TASK PROMPT:
When you reach the entries, transcribe each one exactly.
BEGIN
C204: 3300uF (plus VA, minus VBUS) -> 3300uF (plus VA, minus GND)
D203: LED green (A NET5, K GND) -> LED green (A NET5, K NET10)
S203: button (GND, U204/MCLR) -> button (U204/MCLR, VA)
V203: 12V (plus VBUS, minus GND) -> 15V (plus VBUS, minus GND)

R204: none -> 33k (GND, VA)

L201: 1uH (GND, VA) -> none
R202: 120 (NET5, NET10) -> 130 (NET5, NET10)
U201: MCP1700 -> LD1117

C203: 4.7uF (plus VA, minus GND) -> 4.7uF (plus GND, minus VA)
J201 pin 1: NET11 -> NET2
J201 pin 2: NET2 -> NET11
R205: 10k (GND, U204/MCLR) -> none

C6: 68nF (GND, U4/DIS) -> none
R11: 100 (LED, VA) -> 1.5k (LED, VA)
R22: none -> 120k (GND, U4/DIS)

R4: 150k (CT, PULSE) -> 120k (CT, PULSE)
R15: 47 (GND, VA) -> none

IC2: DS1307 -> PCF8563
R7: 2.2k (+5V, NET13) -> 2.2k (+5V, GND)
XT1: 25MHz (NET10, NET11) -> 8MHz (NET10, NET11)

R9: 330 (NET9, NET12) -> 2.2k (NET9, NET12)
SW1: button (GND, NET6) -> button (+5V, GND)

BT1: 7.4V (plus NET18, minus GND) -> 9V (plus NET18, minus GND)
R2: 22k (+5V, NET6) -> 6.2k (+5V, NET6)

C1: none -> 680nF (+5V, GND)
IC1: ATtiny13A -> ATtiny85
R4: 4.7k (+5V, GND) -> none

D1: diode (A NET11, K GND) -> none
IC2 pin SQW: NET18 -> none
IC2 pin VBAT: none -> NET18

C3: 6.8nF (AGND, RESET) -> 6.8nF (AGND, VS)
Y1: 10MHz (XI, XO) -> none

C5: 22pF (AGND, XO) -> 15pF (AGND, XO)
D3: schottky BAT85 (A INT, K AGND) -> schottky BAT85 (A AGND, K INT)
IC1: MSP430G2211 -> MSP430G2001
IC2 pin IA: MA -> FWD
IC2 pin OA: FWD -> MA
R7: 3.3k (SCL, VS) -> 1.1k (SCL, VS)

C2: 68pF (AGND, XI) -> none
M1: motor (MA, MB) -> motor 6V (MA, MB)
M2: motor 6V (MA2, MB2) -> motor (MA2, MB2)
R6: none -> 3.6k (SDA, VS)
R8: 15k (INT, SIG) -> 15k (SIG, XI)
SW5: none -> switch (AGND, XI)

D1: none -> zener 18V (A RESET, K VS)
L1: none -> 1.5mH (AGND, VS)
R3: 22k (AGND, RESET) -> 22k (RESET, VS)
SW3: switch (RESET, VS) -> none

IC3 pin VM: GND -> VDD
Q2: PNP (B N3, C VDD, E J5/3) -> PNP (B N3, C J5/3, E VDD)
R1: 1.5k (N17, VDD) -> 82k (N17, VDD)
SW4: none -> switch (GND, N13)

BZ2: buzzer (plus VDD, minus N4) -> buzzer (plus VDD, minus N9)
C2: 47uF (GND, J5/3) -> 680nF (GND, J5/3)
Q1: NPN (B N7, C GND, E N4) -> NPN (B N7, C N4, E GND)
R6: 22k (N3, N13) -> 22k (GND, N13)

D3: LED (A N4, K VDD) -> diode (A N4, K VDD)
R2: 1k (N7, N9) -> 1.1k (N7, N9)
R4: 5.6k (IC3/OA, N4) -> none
END
TASK RESULT:
C204: 3300uF (plus VA, minus VBUS) -> 3300uF (plus VA, minus GND)
D203: LED green (A NET5, K GND) -> LED green (A NET5, K NET10)
S203: button (GND, U204/MCLR) -> button (U204/MCLR, VA)
V203: 12V (plus VBUS, minus GND) -> 15V (plus VBUS, minus GND)

R204: none -> 33k (GND, VA)

L201: 1uH (GND, VA) -> none
R202: 120 (NET5, NET10) -> 130 (NET5, NET10)
U201: MCP1700 -> LD1117

C203: 4.7uF (plus VA, minus GND) -> 4.7uF (plus GND, minus VA)
J201 pin 1: NET11 -> NET2
J201 pin 2: NET2 -> NET11
R205: 10k (GND, U204/MCLR) -> none

C6: 68nF (GND, U4/DIS) -> none
R11: 100 (LED, VA) -> 1.5k (LED, VA)
R22: none -> 120k (GND, U4/DIS)

R4: 150k (CT, PULSE) -> 120k (CT, PULSE)
R15: 47 (GND, VA) -> none

IC2: DS1307 -> PCF8563
R7: 2.2k (+5V, NET13) -> 2.2k (+5V, GND)
XT1: 25MHz (NET10, NET11) -> 8MHz (NET10, NET11)

R9: 330 (NET9, NET12) -> 2.2k (NET9, NET12)
SW1: button (GND, NET6) -> button (+5V, GND)

BT1: 7.4V (plus NET18, minus GND) -> 9V (plus NET18, minus GND)
R2: 22k (+5V, NET6) -> 6.2k (+5V, NET6)

C1: none -> 680nF (+5V, GND)
IC1: ATtiny13A -> ATtiny85
R4: 4.7k (+5V, GND) -> none

D1: diode (A NET11, K GND) -> none
IC2 pin SQW: NET18 -> none
IC2 pin VBAT: none -> NET18

C3: 6.8nF (AGND, RESET) -> 6.8nF (AGND, VS)
Y1: 10MHz (XI, XO) -> none

C5: 22pF (AGND, XO) -> 15pF (AGND, XO)
D3: schottky BAT85 (A INT, K AGND) -> schottky BAT85 (A AGND, K INT)
IC1: MSP430G2211 -> MSP430G2001
IC2 pin IA: MA -> FWD
IC2 pin OA: FWD -> MA
R7: 3.3k (SCL, VS) -> 1.1k (SCL, VS)

C2: 68pF (AGND, XI) -> none
M1: motor (MA, MB) -> motor 6V (MA, MB)
M2: motor 6V (MA2, MB2) -> motor (MA2, MB2)
R6: none -> 3.6k (SDA, VS)
R8: 15k (INT, SIG) -> 15k (SIG, XI)
SW5: none -> switch (AGND, XI)

D1: none -> zener 18V (A RESET, K VS)
L1: none -> 1.5mH (AGND, VS)
R3: 22k (AGND, RESET) -> 22k (RESET, VS)
SW3: switch (RESET, VS) -> none

IC3 pin VM: GND -> VDD
Q2: PNP (B N3, C VDD, E J5/3) -> PNP (B N3, C J5/3, E VDD)
R1: 1.5k (N17, VDD) -> 82k (N17, VDD)
SW4: none -> switch (GND, N13)

BZ2: buzzer (plus VDD, minus N4) -> buzzer (plus VDD, minus N9)
C2: 47uF (GND, J5/3) -> 680nF (GND, J5/3)
Q1: NPN (B N7, C GND, E N4) -> NPN (B N7, C N4, E GND)
R6: 22k (N3, N13) -> 22k (GND, N13)

D3: LED (A N4, K VDD) -> diode (A N4, K VDD)
R2: 1k (N7, N9) -> 1.1k (N7, N9)
R4: 5.6k (IC3/OA, N4) -> none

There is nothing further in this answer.